*** Opening of Data records ***
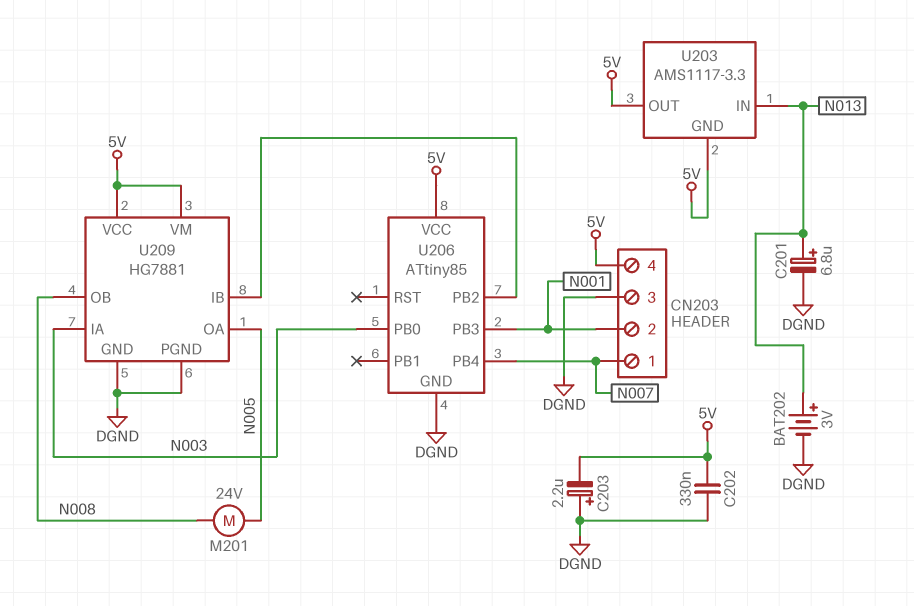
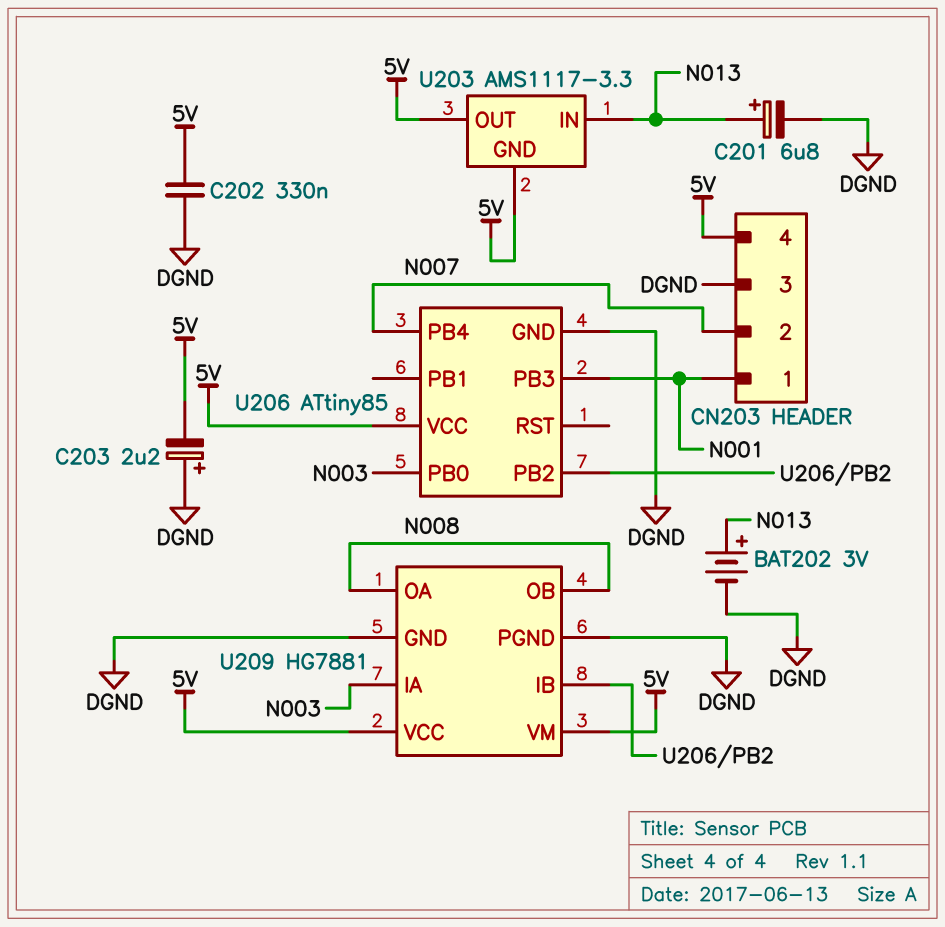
CN203 pin 1: N007 -> N001
CN203 pin 2: N001 -> N007
M201: motor 24V (N005, N008) -> none
U209 pin OA: N005 -> N008

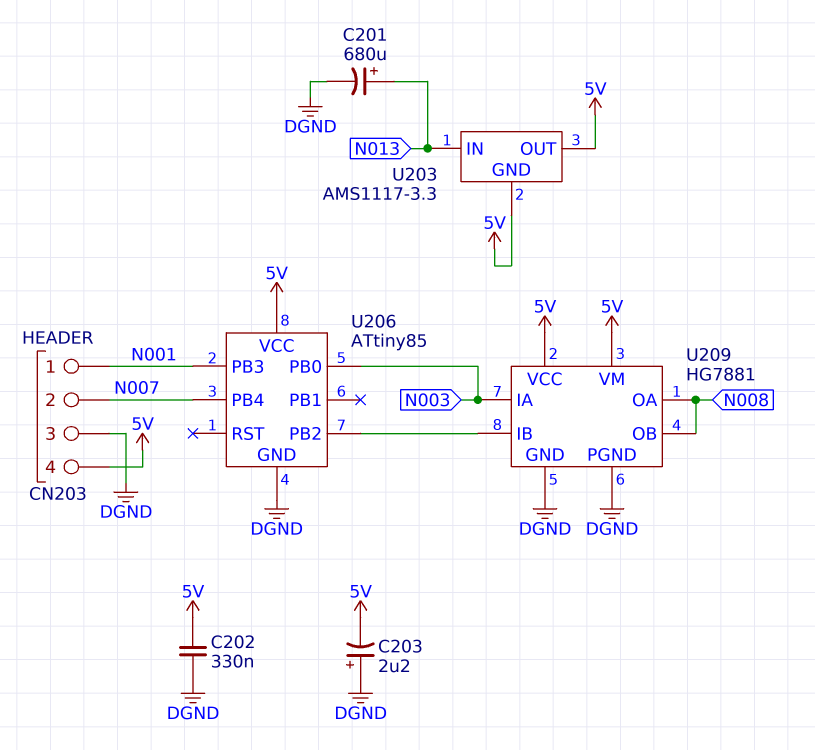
BAT202: 3V (plus N013, minus DGND) -> none
C201: 6.8uF (plus N013, minus DGND) -> 680uF (plus N013, minus DGND)

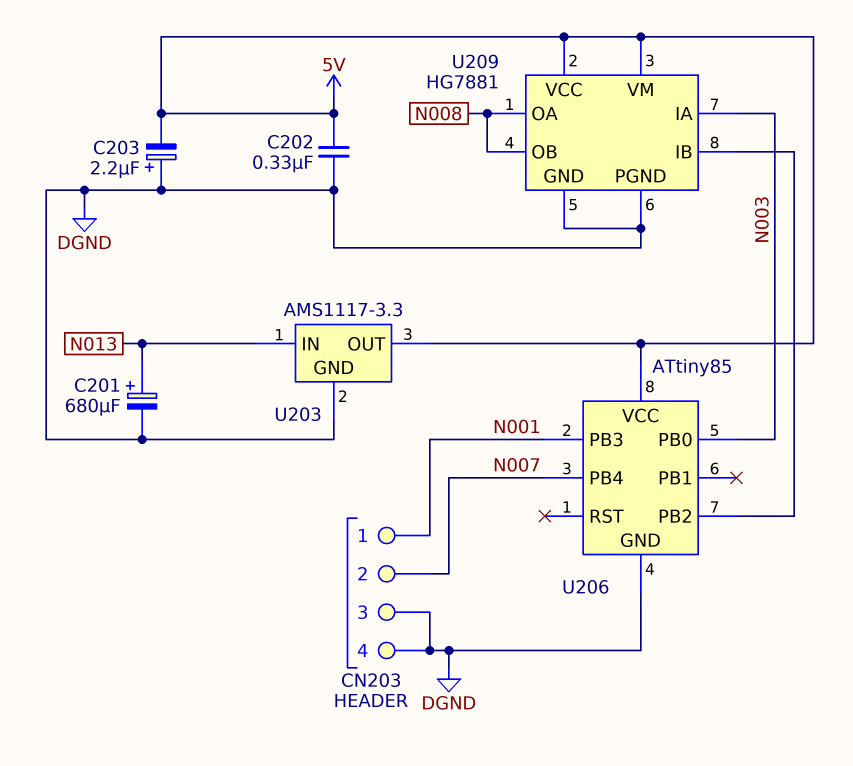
CN203 pin 4: 5V -> DGND
U203 pin GND: 5V -> DGND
*** Close of Data records ***
**Requirement:** Return every line holding the word "DGND" from the records.

**Task output:**
BAT202: 3V (plus N013, minus DGND) -> none
C201: 6.8uF (plus N013, minus DGND) -> 680uF (plus N013, minus DGND)
CN203 pin 4: 5V -> DGND
U203 pin GND: 5V -> DGND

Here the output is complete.